(TRY IT)
Beneath this instruction is a block of data; output from it exactly the lines that run from the one containing "CN103 pin 2: GND -> VLOAD" through the one containing "T103: NMOS IRLZ44N", inclusive.
Segment Start: WORKING DATA
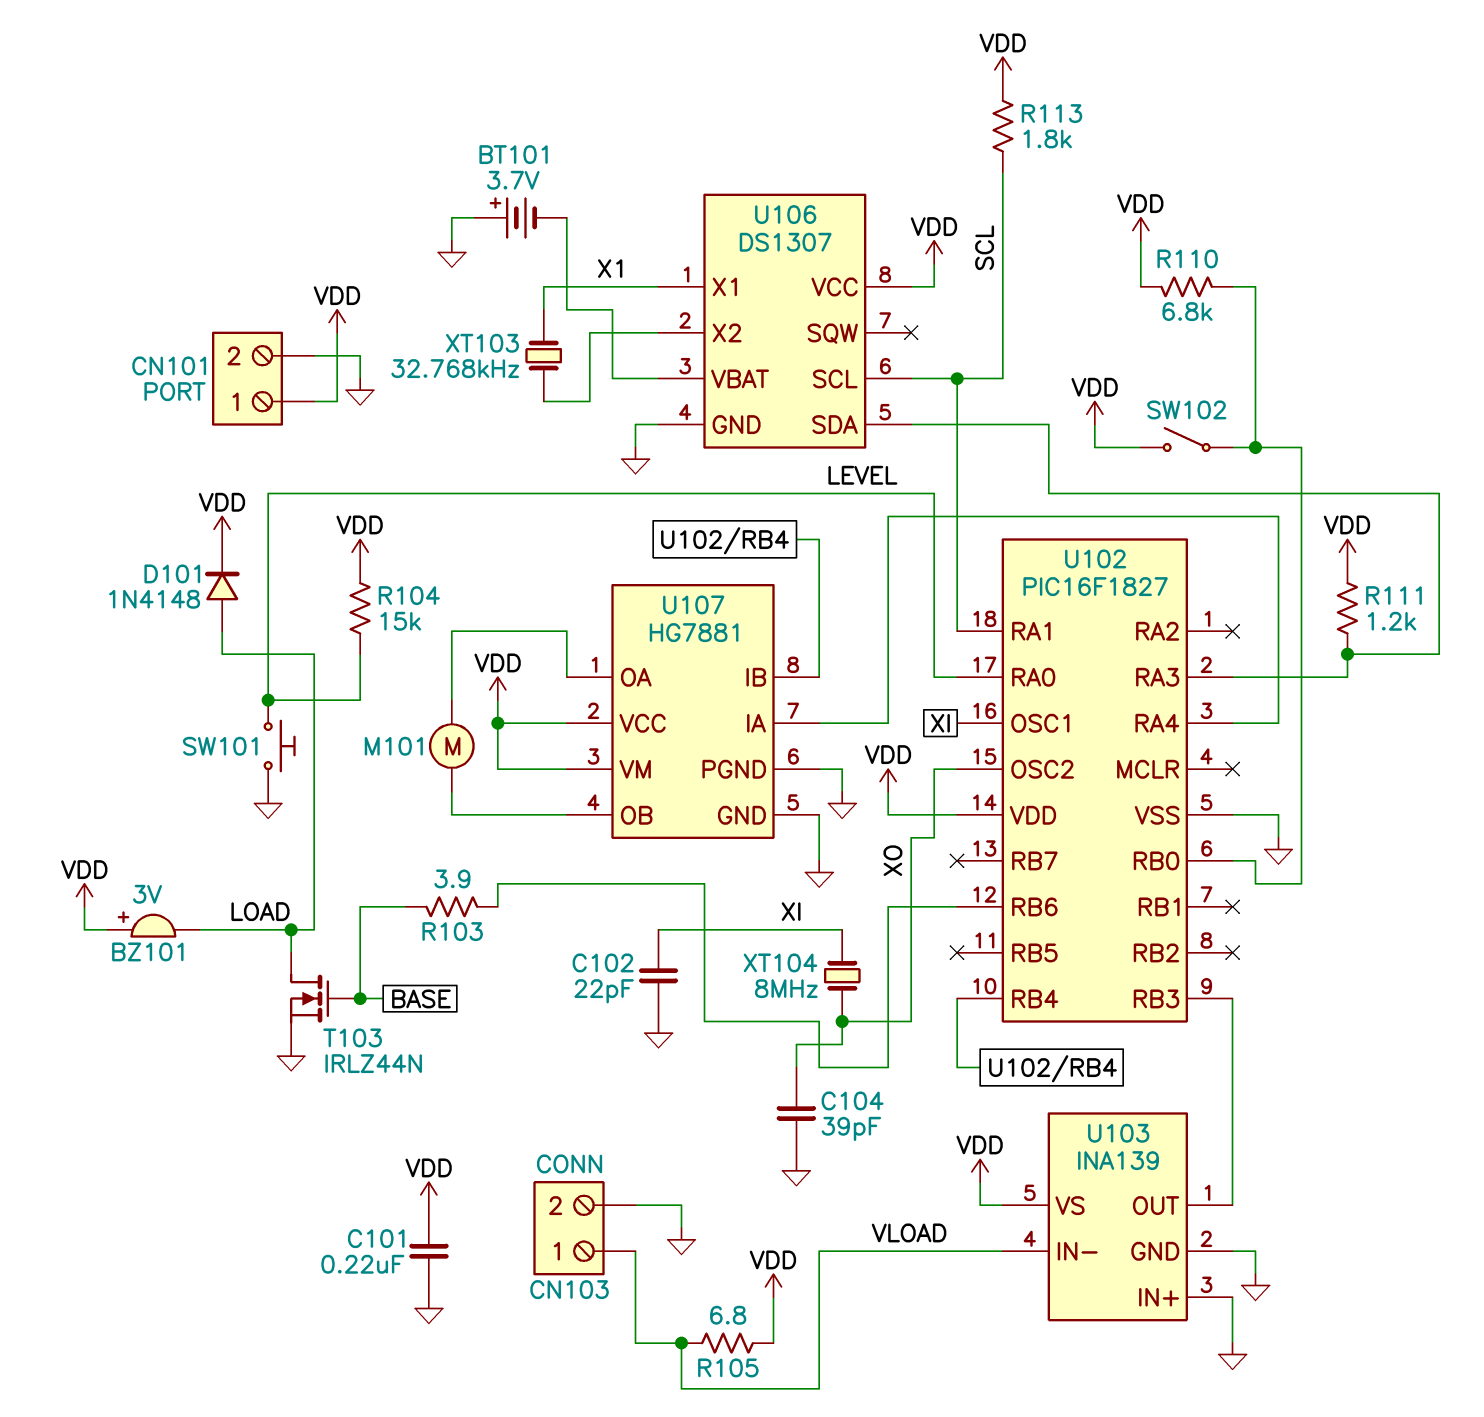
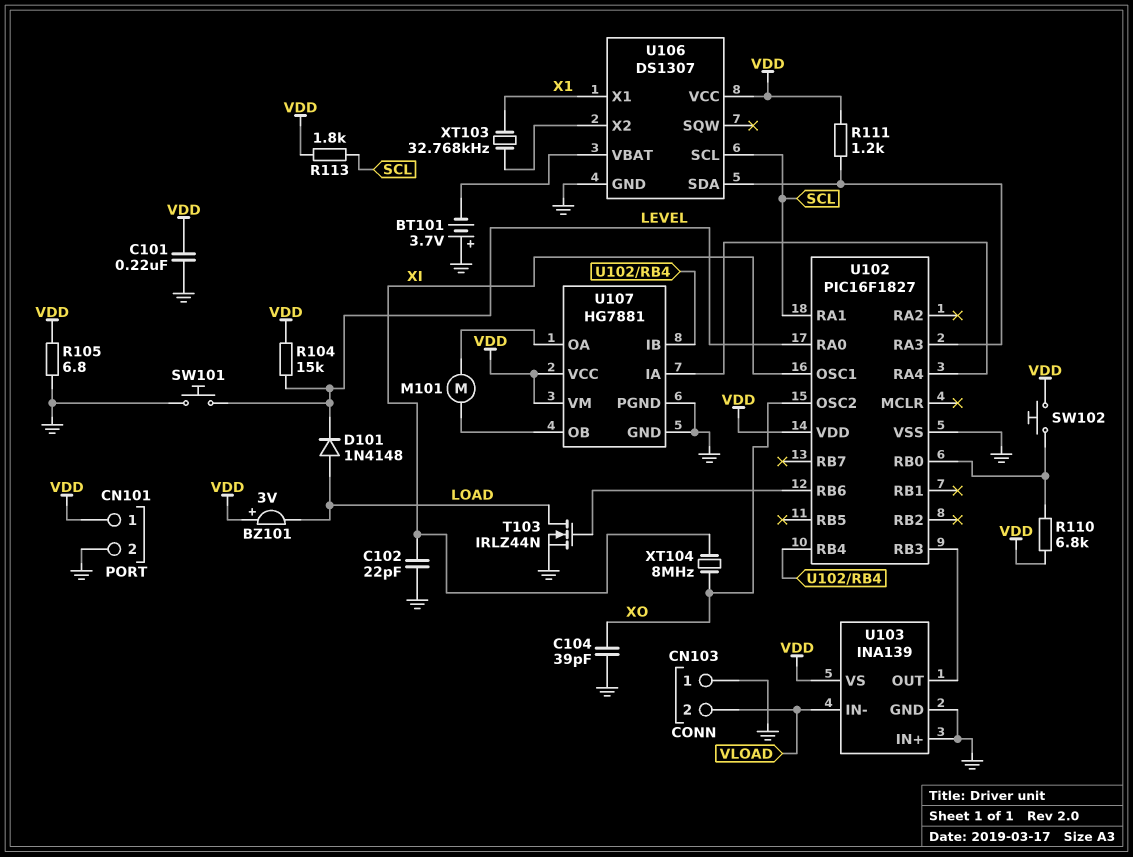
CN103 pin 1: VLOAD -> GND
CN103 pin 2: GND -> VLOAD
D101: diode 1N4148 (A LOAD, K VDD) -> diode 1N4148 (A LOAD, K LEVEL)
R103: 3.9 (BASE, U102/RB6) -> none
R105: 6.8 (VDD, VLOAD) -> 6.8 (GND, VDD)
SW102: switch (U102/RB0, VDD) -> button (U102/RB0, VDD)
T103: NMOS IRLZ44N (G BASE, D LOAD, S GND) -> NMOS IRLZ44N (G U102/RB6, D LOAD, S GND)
Segment End: WORKING DATA
Segment Start: WORKING DATA
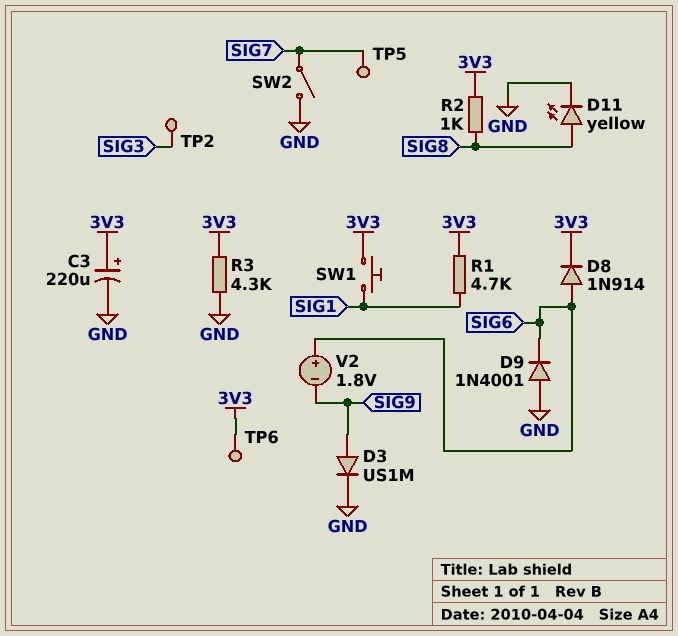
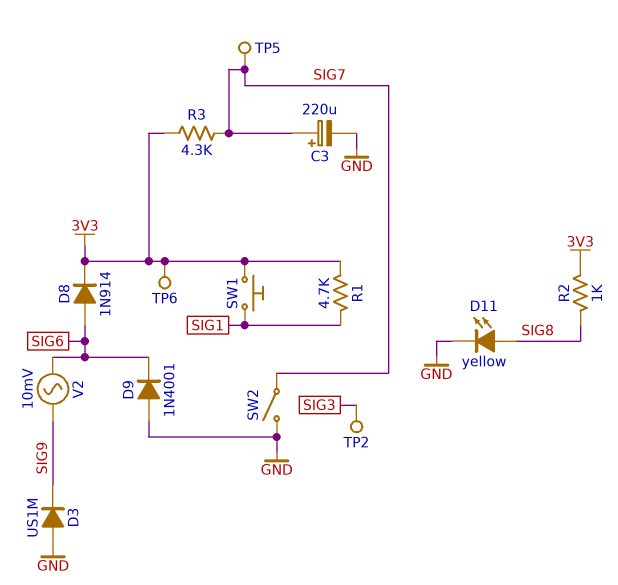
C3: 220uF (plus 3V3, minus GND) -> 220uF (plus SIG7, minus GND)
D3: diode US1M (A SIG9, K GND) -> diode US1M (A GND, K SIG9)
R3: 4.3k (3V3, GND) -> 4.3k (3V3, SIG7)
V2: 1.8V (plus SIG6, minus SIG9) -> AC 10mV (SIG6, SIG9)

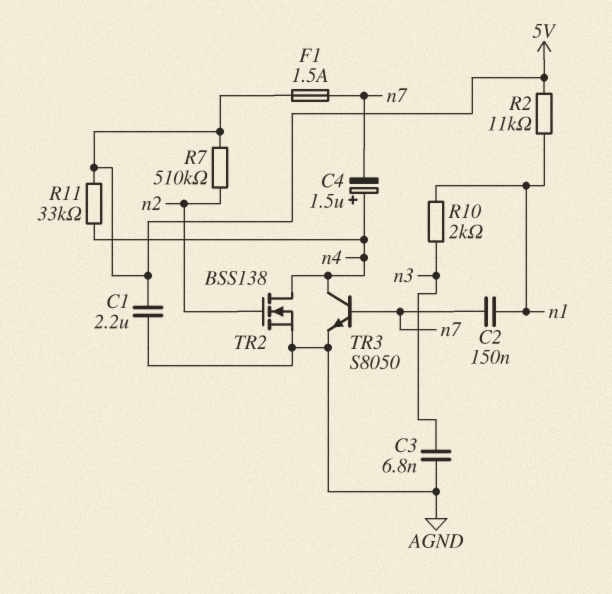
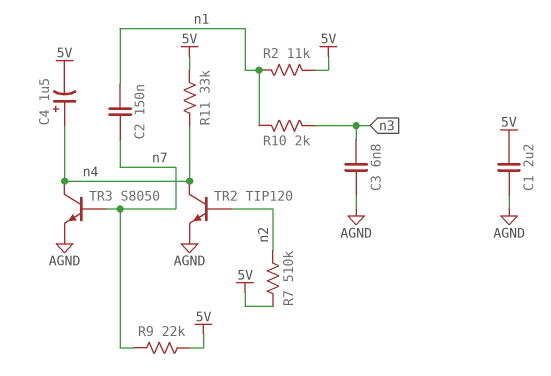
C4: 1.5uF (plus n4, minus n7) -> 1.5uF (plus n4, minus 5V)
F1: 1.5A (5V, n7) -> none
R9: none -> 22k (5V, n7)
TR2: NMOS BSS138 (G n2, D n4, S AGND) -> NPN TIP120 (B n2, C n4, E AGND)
Segment End: WORKING DATA
(RESULT OF THE EXERCISE)
CN103 pin 2: GND -> VLOAD
D101: diode 1N4148 (A LOAD, K VDD) -> diode 1N4148 (A LOAD, K LEVEL)
R103: 3.9 (BASE, U102/RB6) -> none
R105: 6.8 (VDD, VLOAD) -> 6.8 (GND, VDD)
SW102: switch (U102/RB0, VDD) -> button (U102/RB0, VDD)
T103: NMOS IRLZ44N (G BASE, D LOAD, S GND) -> NMOS IRLZ44N (G U102/RB6, D LOAD, S GND)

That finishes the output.